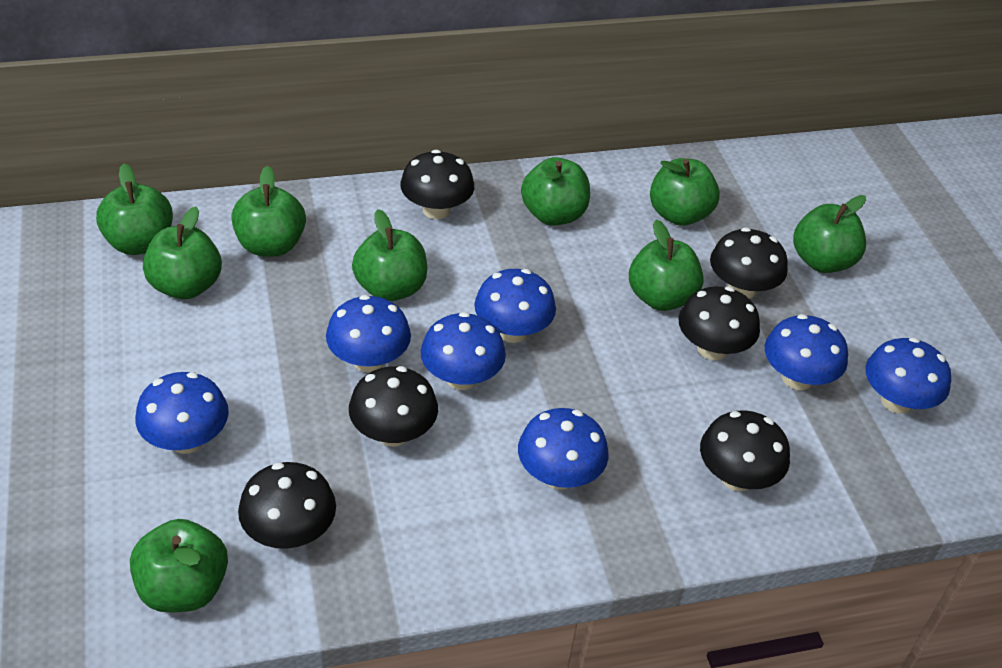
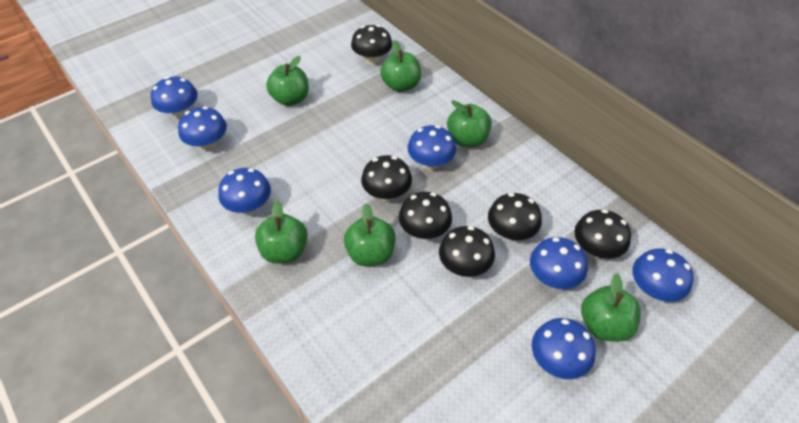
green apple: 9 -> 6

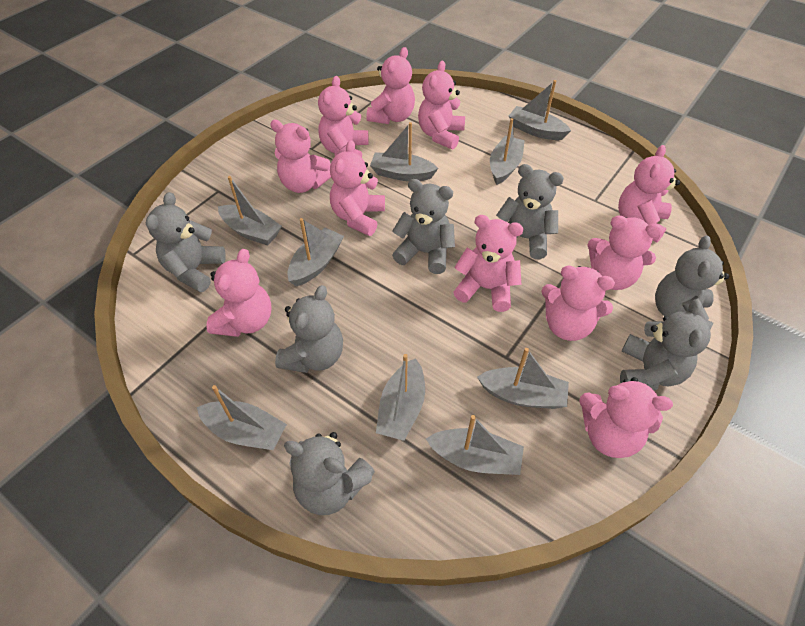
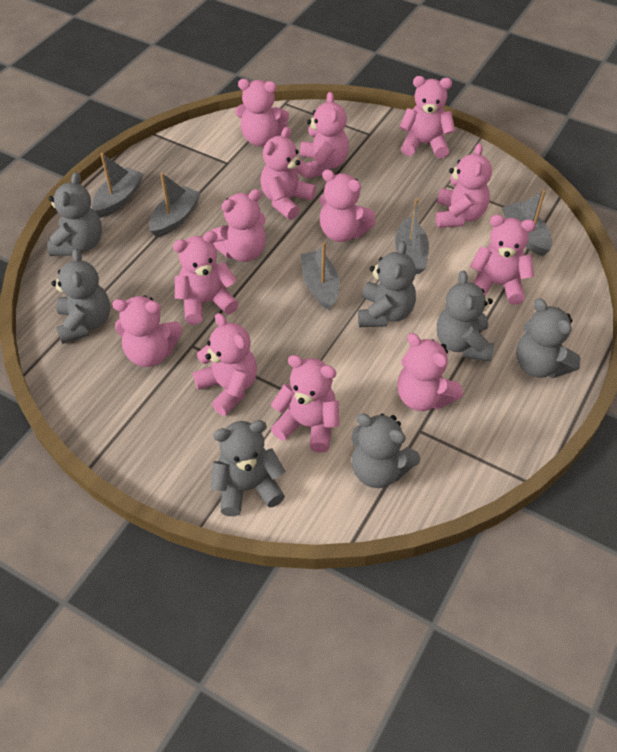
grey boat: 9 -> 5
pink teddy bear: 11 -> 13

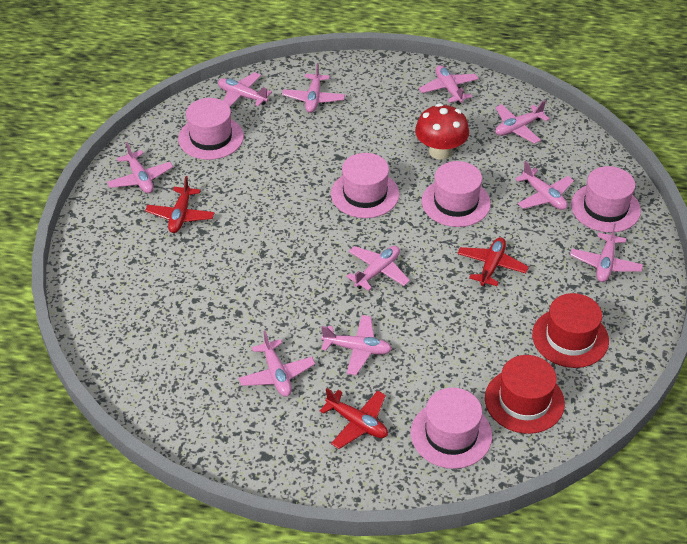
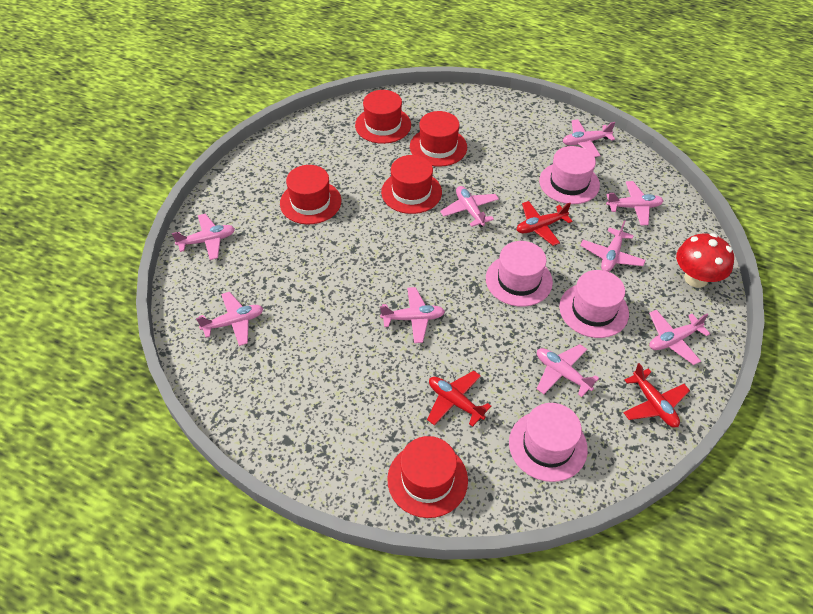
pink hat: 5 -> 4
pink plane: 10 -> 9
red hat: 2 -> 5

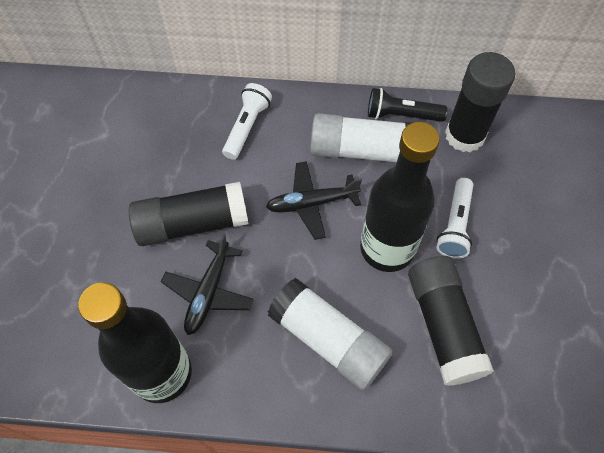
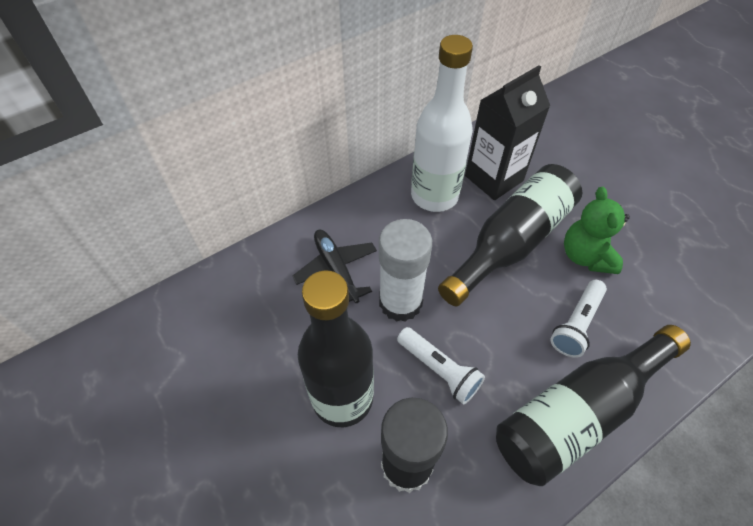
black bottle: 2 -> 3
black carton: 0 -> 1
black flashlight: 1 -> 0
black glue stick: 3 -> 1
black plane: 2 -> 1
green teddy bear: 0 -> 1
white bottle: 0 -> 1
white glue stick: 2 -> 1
---
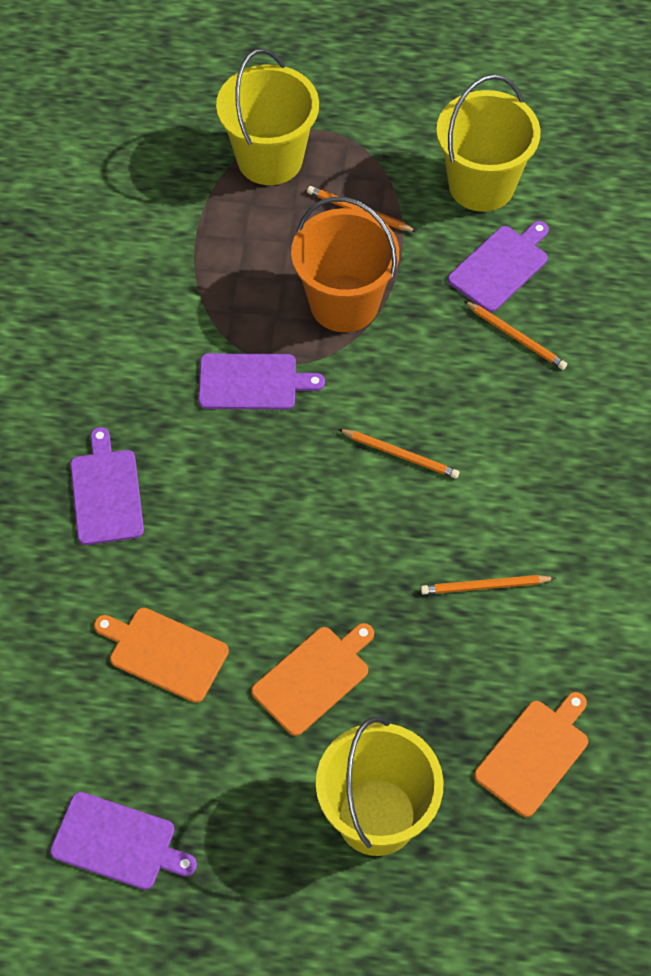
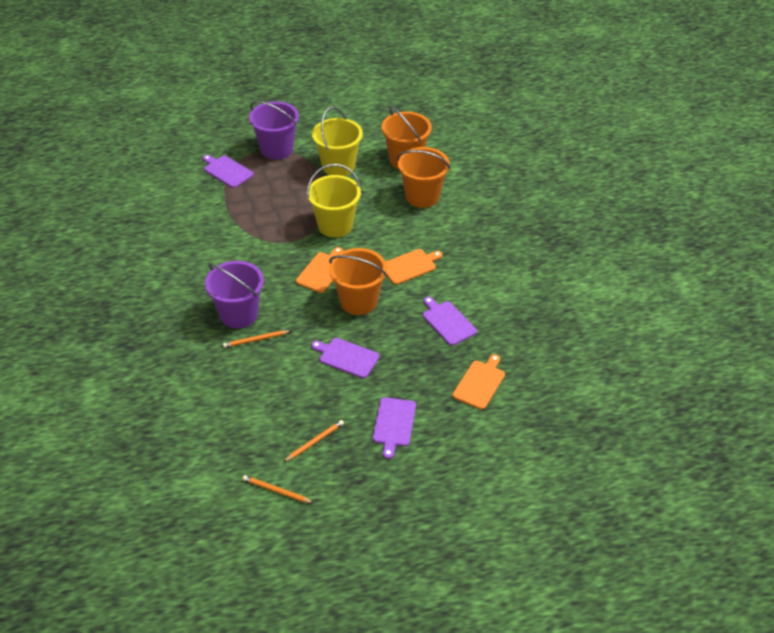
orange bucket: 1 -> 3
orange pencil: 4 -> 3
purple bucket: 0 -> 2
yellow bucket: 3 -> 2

= THE PROBLEM =
Return, with no change at all, every line in the entries above from the line containing "orange pencil: 4 -> 3" through the line containing "yellow bucket: 3 -> 2".

= RESULT OF THIS TASK =
orange pencil: 4 -> 3
purple bucket: 0 -> 2
yellow bucket: 3 -> 2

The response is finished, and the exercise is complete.